Object change listings:
--- START ---
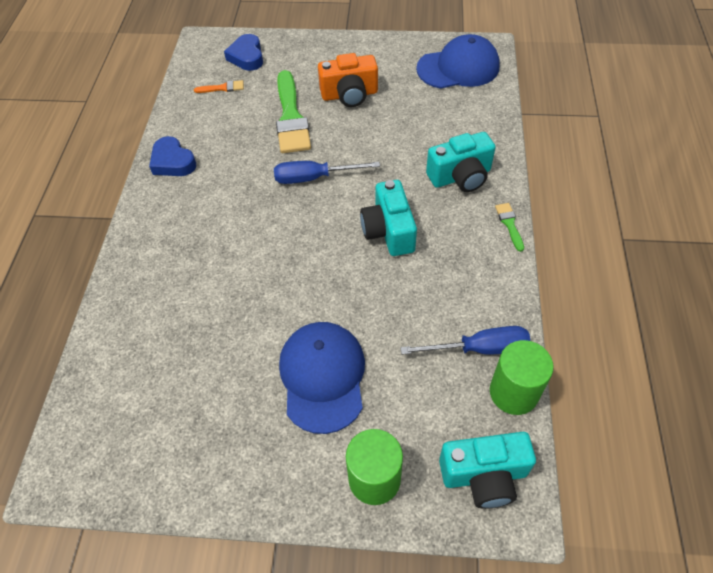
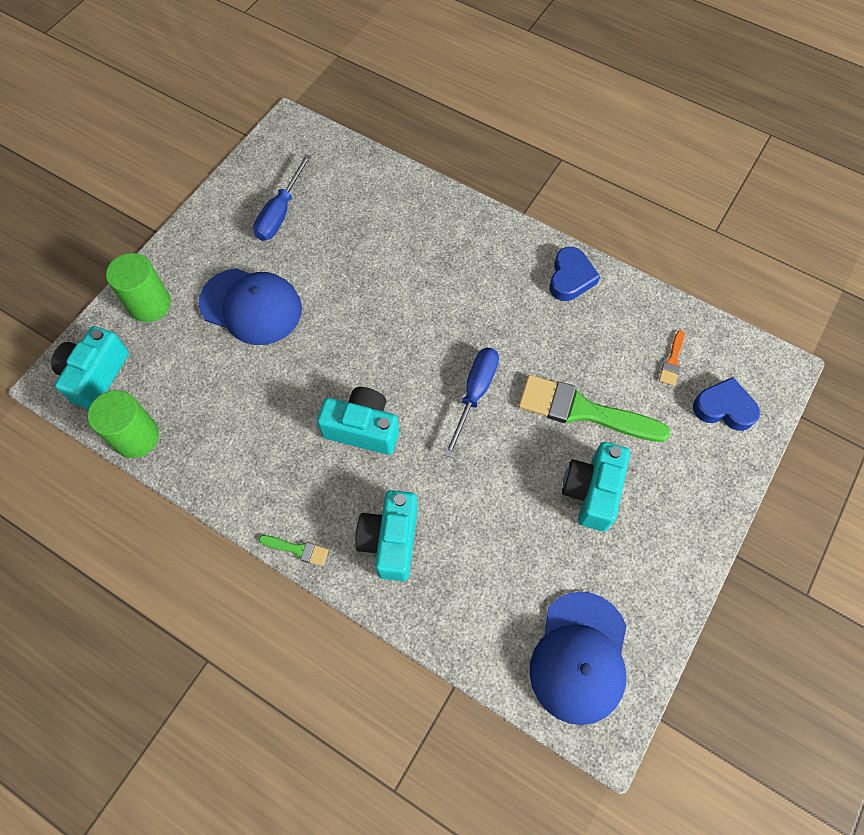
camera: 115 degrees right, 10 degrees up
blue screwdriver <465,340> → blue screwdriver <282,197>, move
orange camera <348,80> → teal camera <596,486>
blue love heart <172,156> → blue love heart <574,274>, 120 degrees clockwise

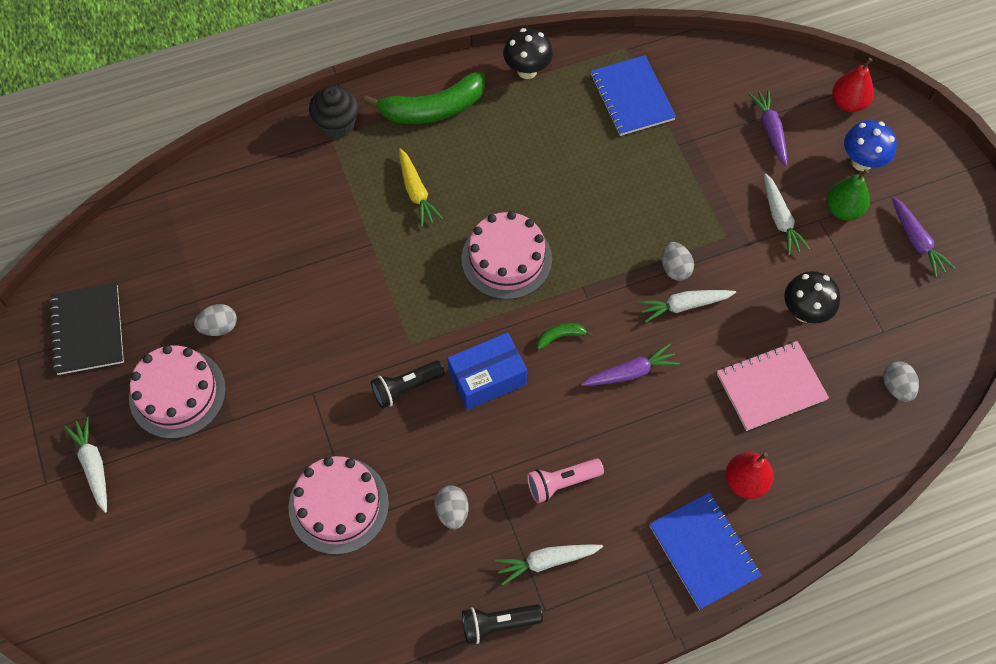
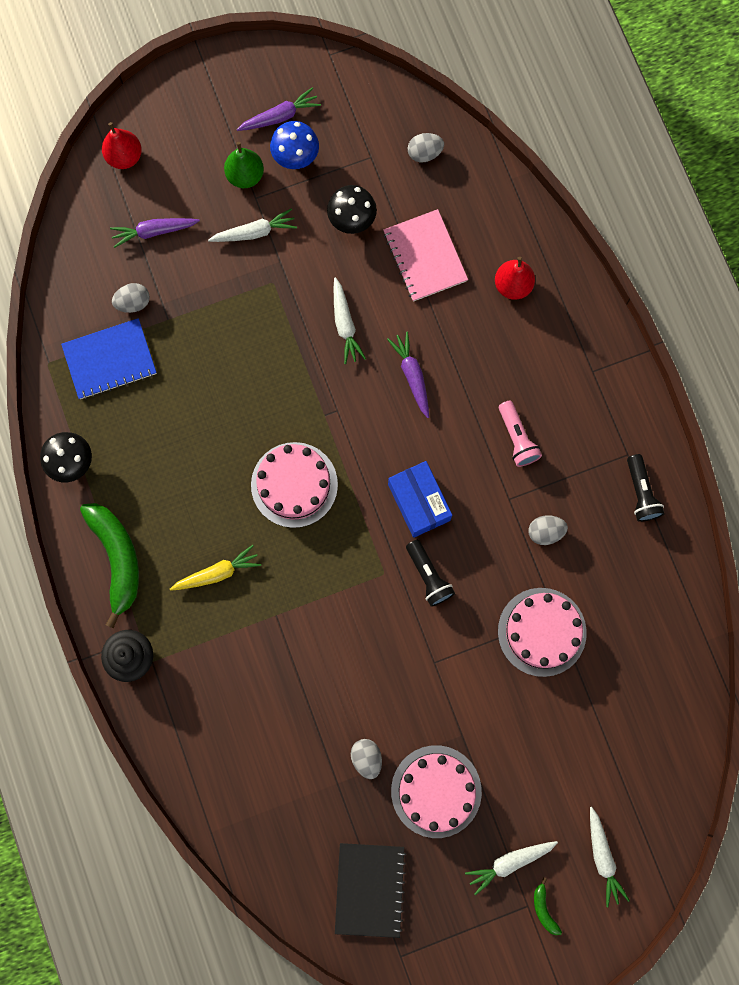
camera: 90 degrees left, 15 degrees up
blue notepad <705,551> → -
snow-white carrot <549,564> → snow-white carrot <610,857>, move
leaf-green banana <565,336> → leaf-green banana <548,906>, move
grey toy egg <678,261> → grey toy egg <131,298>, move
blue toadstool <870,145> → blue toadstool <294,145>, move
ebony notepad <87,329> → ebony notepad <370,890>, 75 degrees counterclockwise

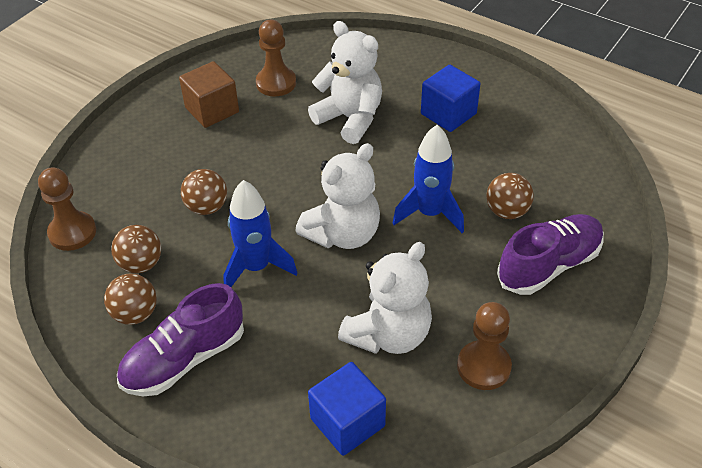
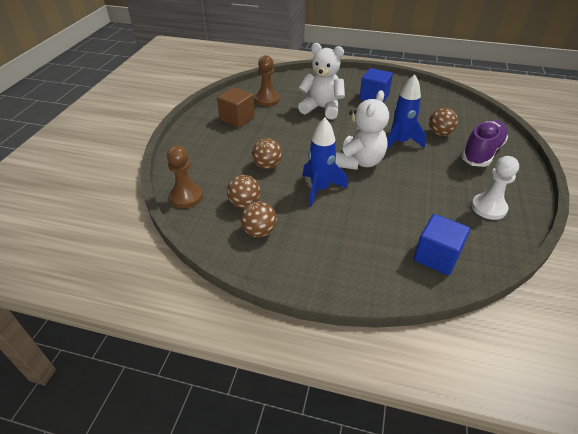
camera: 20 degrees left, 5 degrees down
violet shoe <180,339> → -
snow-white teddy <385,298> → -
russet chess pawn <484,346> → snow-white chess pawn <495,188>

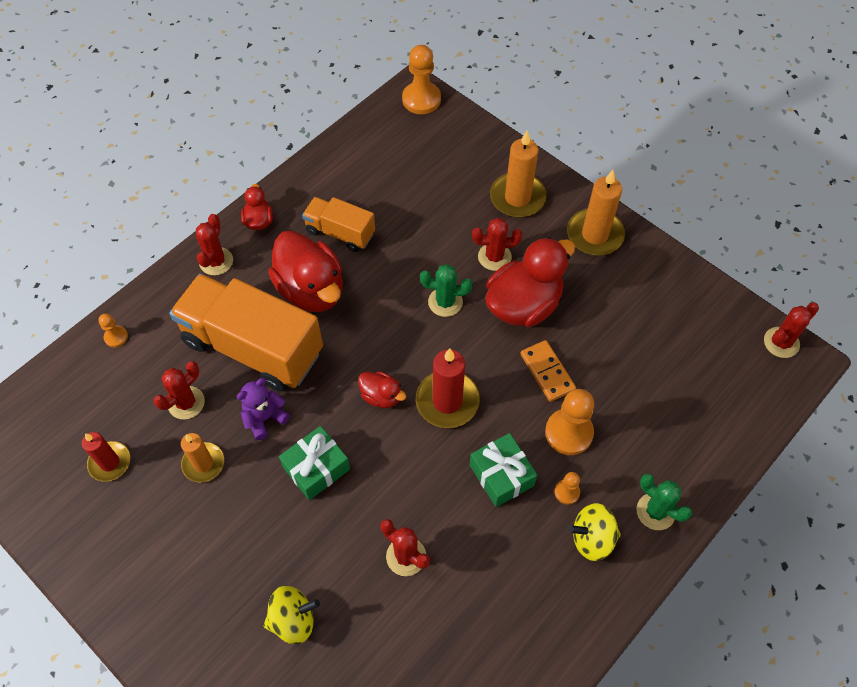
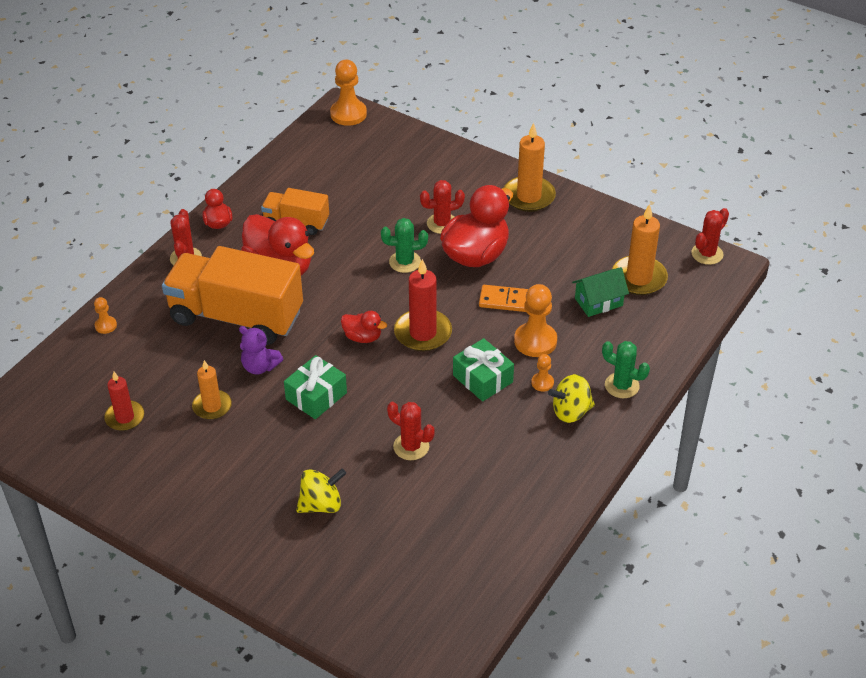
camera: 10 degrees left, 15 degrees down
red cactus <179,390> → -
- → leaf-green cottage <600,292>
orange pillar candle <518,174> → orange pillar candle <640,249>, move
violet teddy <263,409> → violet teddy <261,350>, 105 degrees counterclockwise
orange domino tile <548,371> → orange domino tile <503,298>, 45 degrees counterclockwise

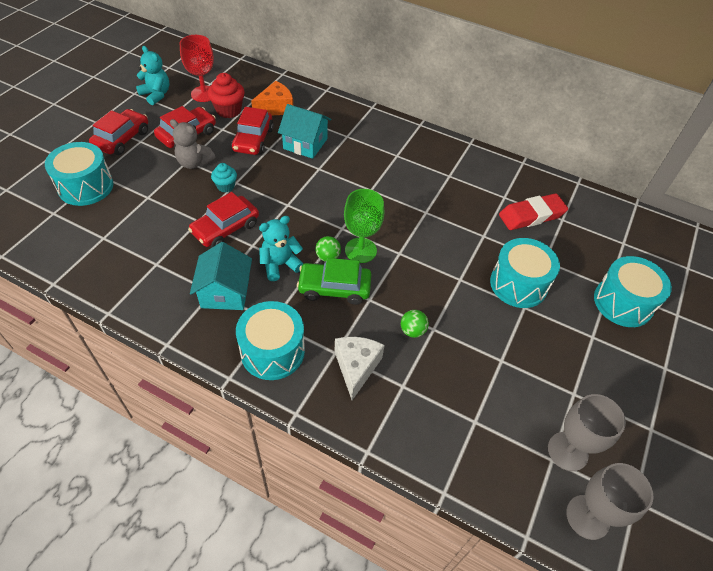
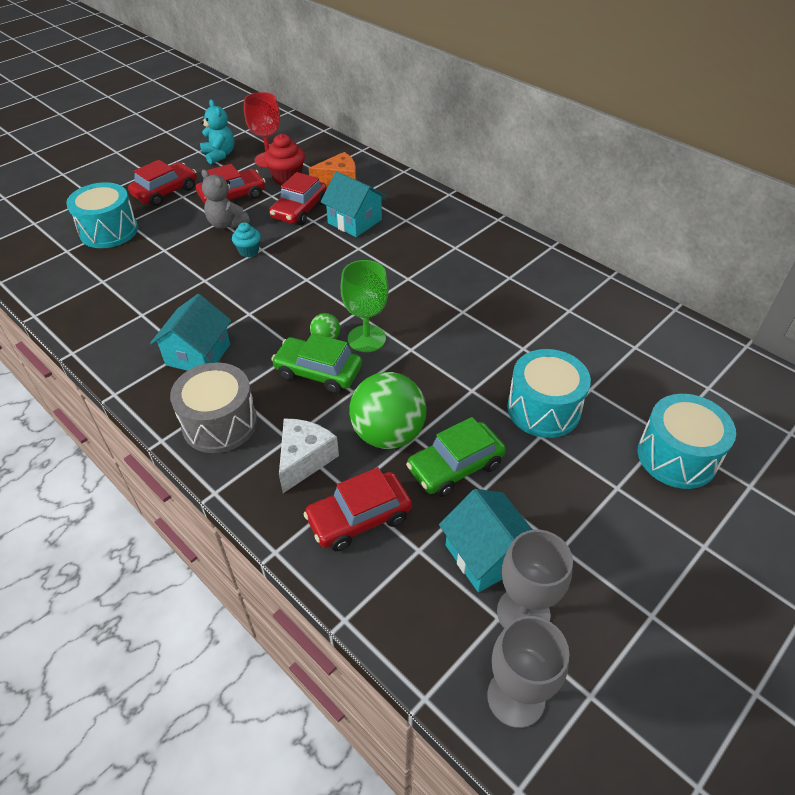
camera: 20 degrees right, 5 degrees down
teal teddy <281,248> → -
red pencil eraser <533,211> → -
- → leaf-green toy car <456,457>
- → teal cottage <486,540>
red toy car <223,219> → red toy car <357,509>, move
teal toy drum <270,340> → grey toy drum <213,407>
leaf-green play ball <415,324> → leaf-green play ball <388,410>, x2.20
--- END ---
Using the records above, output an exact copy without any pictures.

camera: 115 degrees right, 10 degrees up
blue screwdriver <465,340> → blue screwdriver <282,197>, move
orange camera <348,80> → teal camera <596,486>
blue love heart <172,156> → blue love heart <574,274>, 120 degrees clockwise

camera: 90 degrees left, 15 degrees up
blue notepad <705,551> → -
snow-white carrot <549,564> → snow-white carrot <610,857>, move
leaf-green banana <565,336> → leaf-green banana <548,906>, move
grey toy egg <678,261> → grey toy egg <131,298>, move
blue toadstool <870,145> → blue toadstool <294,145>, move
ebony notepad <87,329> → ebony notepad <370,890>, 75 degrees counterclockwise

camera: 20 degrees left, 5 degrees down
violet shoe <180,339> → -
snow-white teddy <385,298> → -
russet chess pawn <484,346> → snow-white chess pawn <495,188>

camera: 10 degrees left, 15 degrees down
red cactus <179,390> → -
- → leaf-green cottage <600,292>
orange pillar candle <518,174> → orange pillar candle <640,249>, move
violet teddy <263,409> → violet teddy <261,350>, 105 degrees counterclockwise
orange domino tile <548,371> → orange domino tile <503,298>, 45 degrees counterclockwise

camera: 20 degrees right, 5 degrees down
teal teddy <281,248> → -
red pencil eraser <533,211> → -
- → leaf-green toy car <456,457>
- → teal cottage <486,540>
red toy car <223,219> → red toy car <357,509>, move
teal toy drum <270,340> → grey toy drum <213,407>
leaf-green play ball <415,324> → leaf-green play ball <388,410>, x2.20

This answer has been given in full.